> **AIM OF THE EXERCISE**
Would you repeat the entries below exactly and omit the pictures?

> **GIVEN DATA**
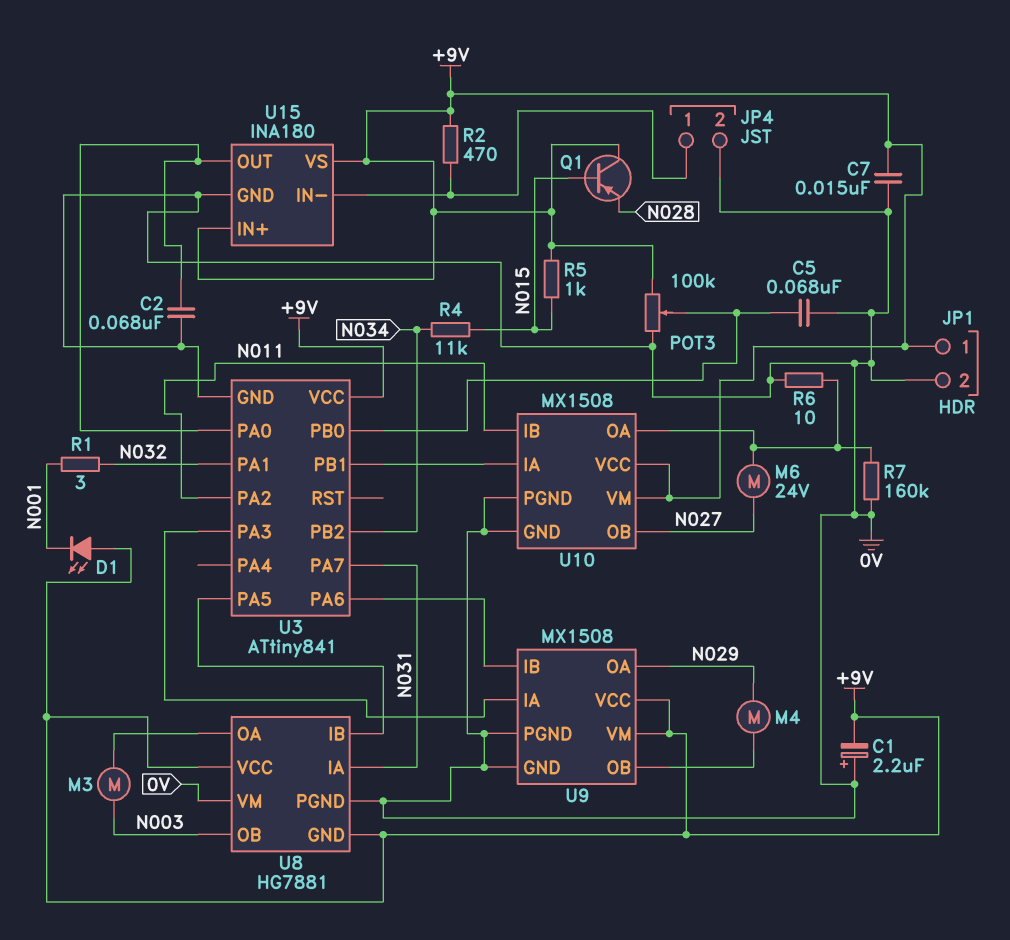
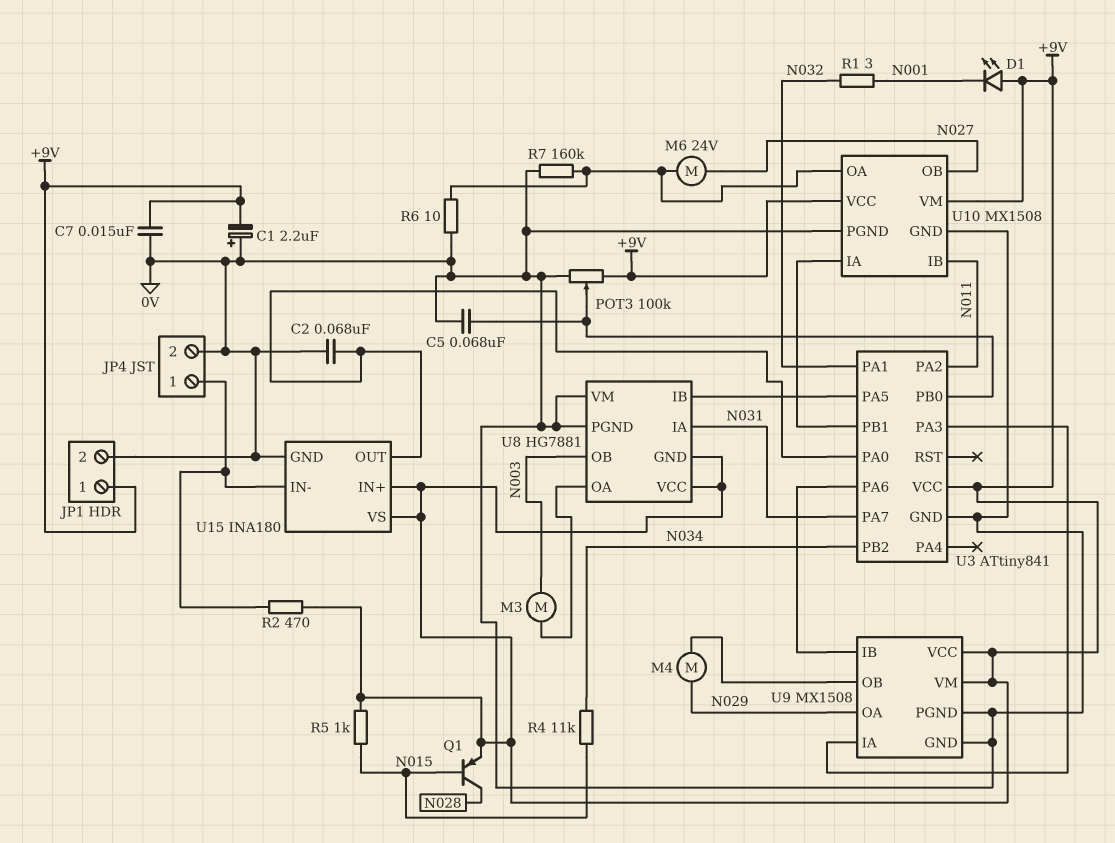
Q1: PNP (B N015, C +9V, E N028) -> PNP (B N015, C N028, E +9V)

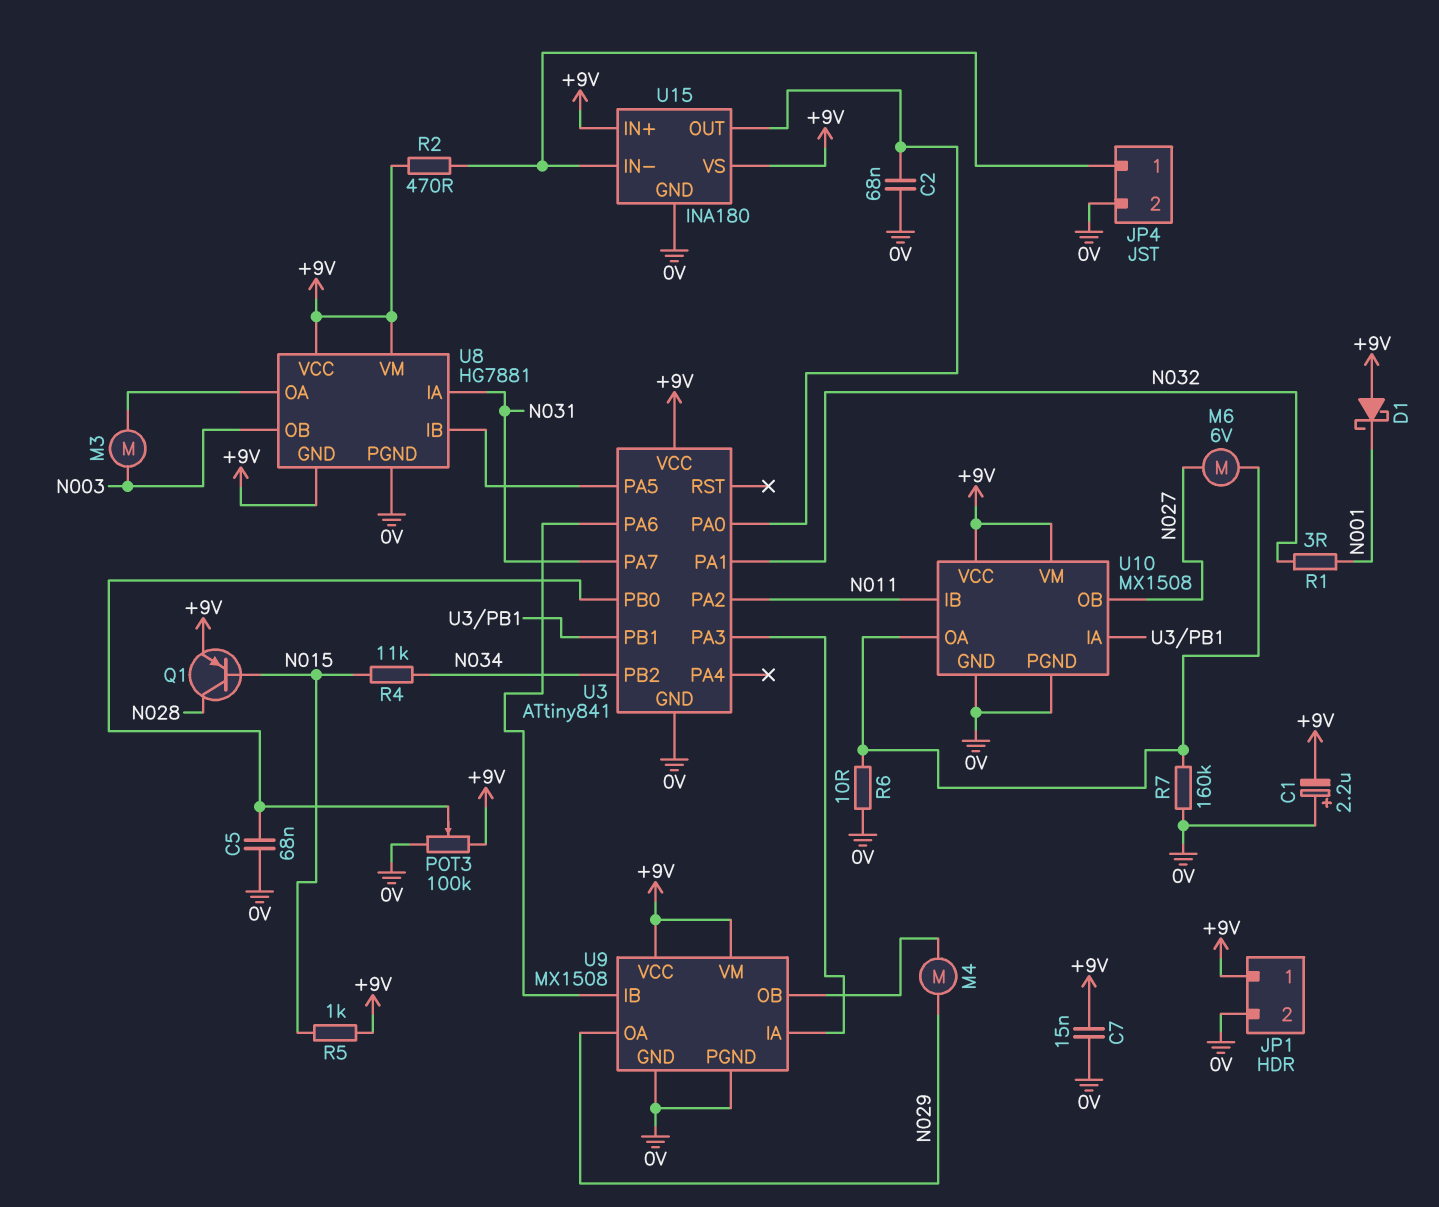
D1: LED (A +9V, K N001) -> schottky (A +9V, K N001)
M6: motor 24V (N027, U10/OA) -> motor 6V (N027, U10/OA)
U8 pin VM: 0V -> +9V

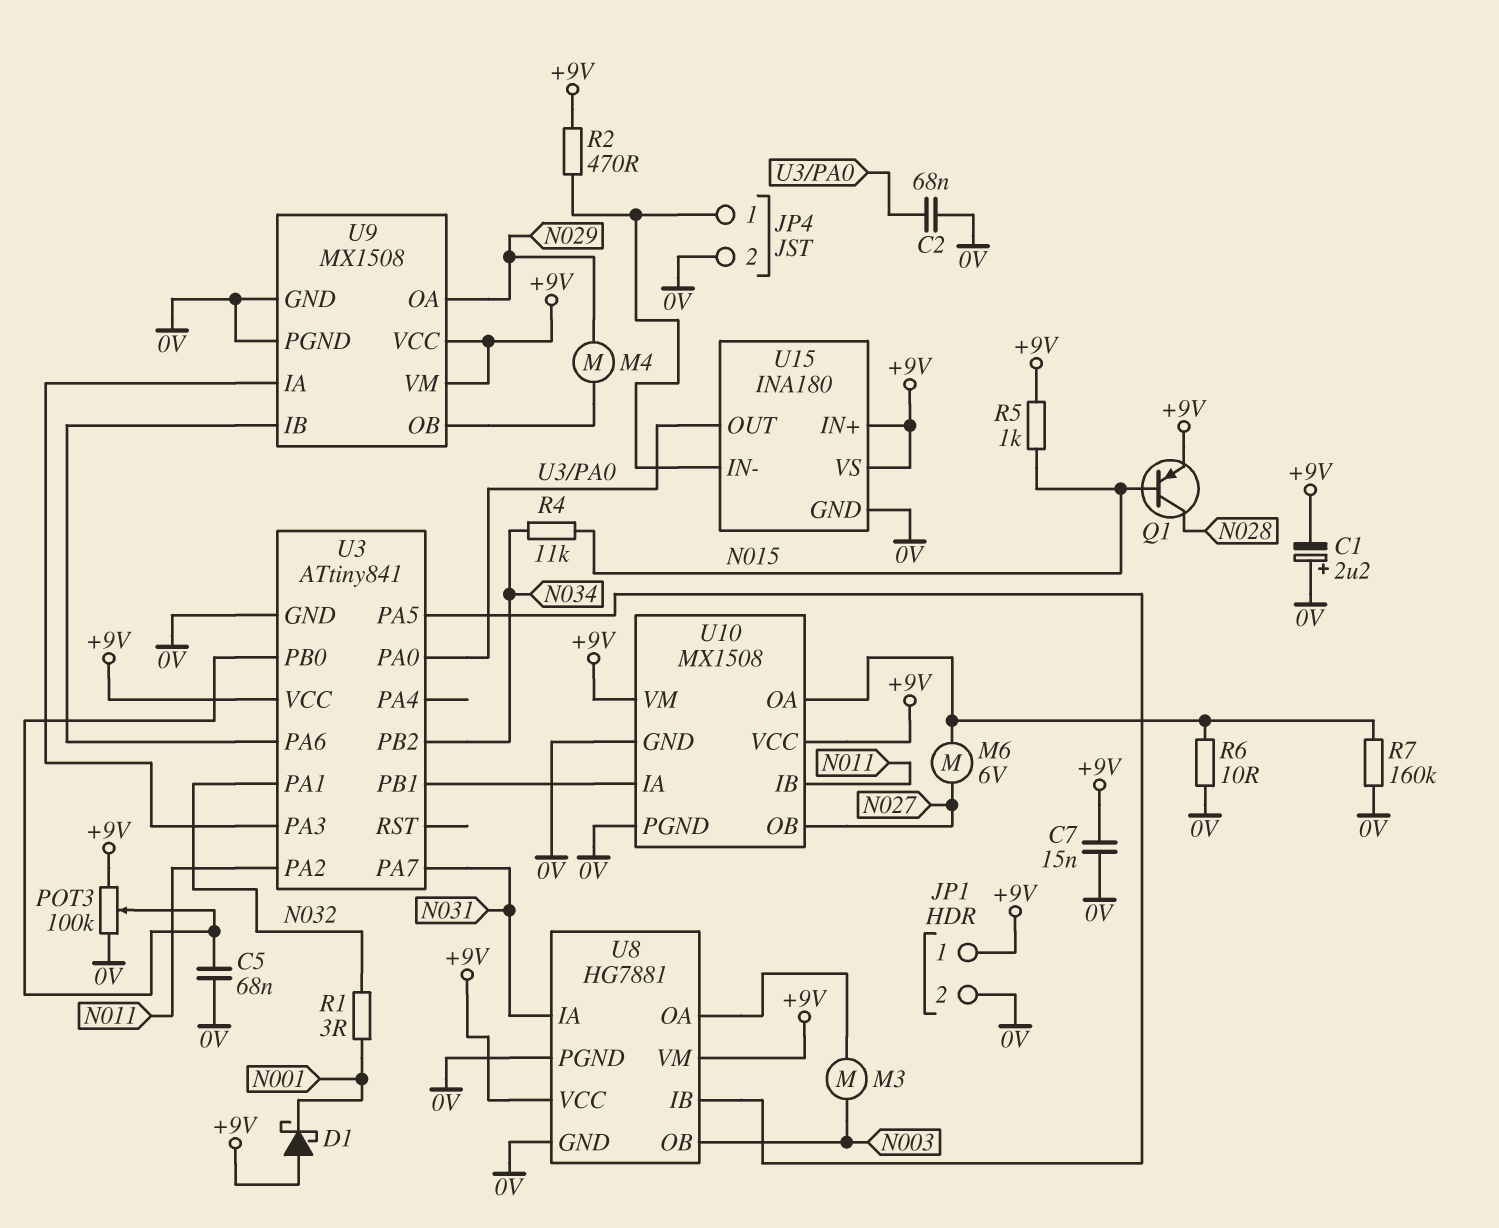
U8 pin GND: +9V -> 0V

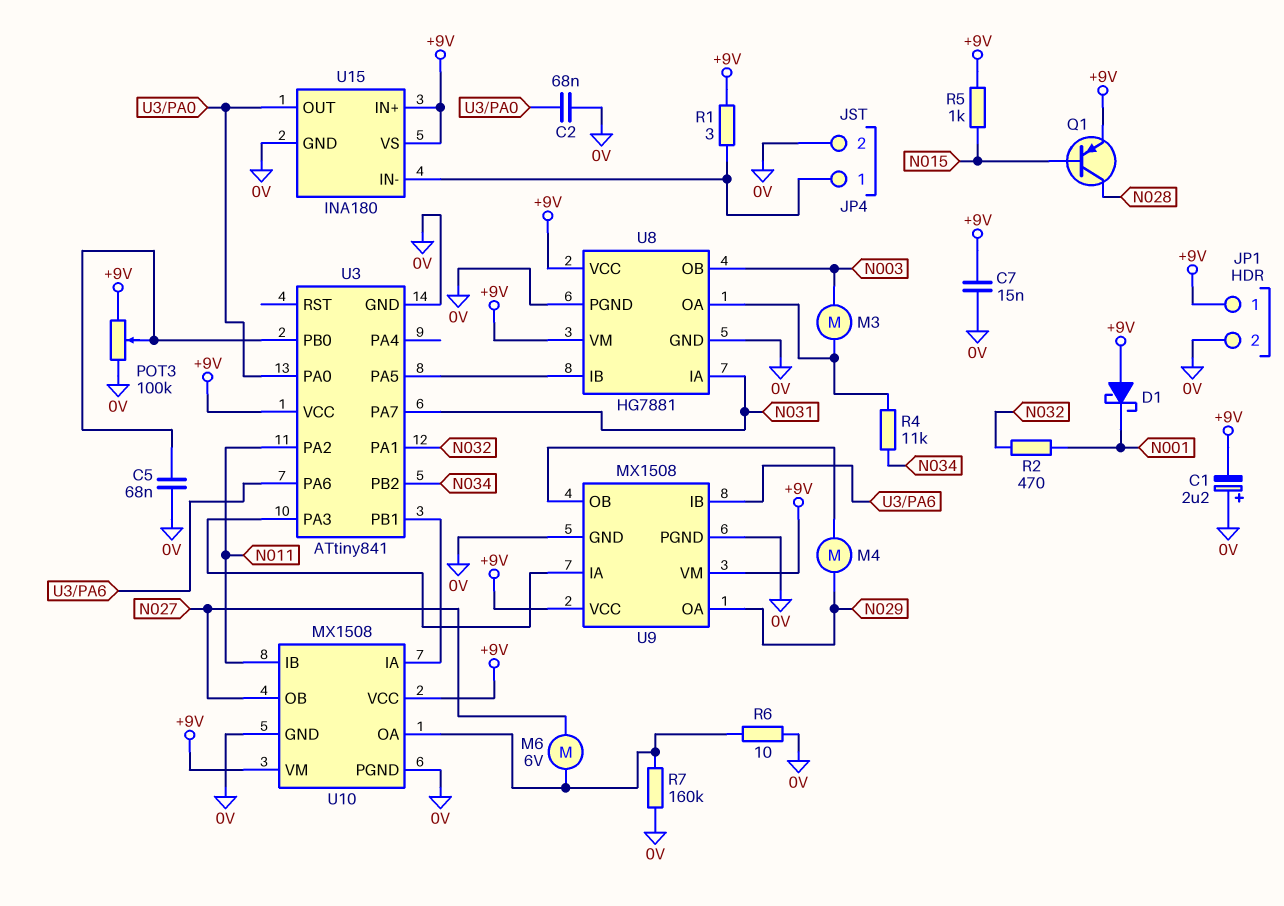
R1: 3 (N001, N032) -> 3 (+9V, JP4/1)
R2: 470 (+9V, JP4/1) -> 470 (N001, N032)
R4: 11k (N015, N034) -> 11k (N034, U8/OA)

> **REPLY TO THE TASK**
Q1: PNP (B N015, C +9V, E N028) -> PNP (B N015, C N028, E +9V)

D1: LED (A +9V, K N001) -> schottky (A +9V, K N001)
M6: motor 24V (N027, U10/OA) -> motor 6V (N027, U10/OA)
U8 pin VM: 0V -> +9V

U8 pin GND: +9V -> 0V

R1: 3 (N001, N032) -> 3 (+9V, JP4/1)
R2: 470 (+9V, JP4/1) -> 470 (N001, N032)
R4: 11k (N015, N034) -> 11k (N034, U8/OA)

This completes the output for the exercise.